- **What needs to be done**
Only one span of the listing below should come back. It runs from the line with "red padlock: 2 -> 5" through the line with "green flashlight: 4 -> 5", and each of its lines must be reproduced exactly.

- **Dataset content**
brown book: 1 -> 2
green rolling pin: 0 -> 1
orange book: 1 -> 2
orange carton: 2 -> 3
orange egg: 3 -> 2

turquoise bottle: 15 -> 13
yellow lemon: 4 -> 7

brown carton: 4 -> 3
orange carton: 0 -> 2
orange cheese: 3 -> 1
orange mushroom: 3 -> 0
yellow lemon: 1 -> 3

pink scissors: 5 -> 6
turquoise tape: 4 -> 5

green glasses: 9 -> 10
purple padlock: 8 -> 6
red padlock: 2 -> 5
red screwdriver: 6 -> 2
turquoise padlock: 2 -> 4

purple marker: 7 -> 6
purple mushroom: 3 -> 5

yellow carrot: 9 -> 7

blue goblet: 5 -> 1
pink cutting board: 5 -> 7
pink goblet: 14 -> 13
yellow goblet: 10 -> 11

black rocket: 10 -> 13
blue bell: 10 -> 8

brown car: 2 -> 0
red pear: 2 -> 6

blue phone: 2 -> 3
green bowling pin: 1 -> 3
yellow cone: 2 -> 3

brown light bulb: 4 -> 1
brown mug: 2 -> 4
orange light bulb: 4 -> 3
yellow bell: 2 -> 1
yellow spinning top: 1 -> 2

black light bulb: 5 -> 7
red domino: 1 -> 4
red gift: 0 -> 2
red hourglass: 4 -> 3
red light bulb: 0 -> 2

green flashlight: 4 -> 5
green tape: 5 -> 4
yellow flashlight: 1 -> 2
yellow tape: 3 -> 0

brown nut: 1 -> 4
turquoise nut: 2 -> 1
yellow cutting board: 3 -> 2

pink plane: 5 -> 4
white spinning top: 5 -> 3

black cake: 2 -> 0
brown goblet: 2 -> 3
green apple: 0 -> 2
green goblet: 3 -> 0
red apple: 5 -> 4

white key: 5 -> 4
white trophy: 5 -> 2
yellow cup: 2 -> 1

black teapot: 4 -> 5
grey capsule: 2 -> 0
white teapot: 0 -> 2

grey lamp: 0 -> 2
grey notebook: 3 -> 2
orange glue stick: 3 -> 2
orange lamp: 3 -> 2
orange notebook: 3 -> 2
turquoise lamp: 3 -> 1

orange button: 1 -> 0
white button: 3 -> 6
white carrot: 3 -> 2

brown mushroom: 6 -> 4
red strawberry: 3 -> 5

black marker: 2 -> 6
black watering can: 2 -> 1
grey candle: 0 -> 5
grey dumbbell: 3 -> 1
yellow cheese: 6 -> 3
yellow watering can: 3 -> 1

- **Exercise output**
red padlock: 2 -> 5
red screwdriver: 6 -> 2
turquoise padlock: 2 -> 4

purple marker: 7 -> 6
purple mushroom: 3 -> 5

yellow carrot: 9 -> 7

blue goblet: 5 -> 1
pink cutting board: 5 -> 7
pink goblet: 14 -> 13
yellow goblet: 10 -> 11

black rocket: 10 -> 13
blue bell: 10 -> 8

brown car: 2 -> 0
red pear: 2 -> 6

blue phone: 2 -> 3
green bowling pin: 1 -> 3
yellow cone: 2 -> 3

brown light bulb: 4 -> 1
brown mug: 2 -> 4
orange light bulb: 4 -> 3
yellow bell: 2 -> 1
yellow spinning top: 1 -> 2

black light bulb: 5 -> 7
red domino: 1 -> 4
red gift: 0 -> 2
red hourglass: 4 -> 3
red light bulb: 0 -> 2

green flashlight: 4 -> 5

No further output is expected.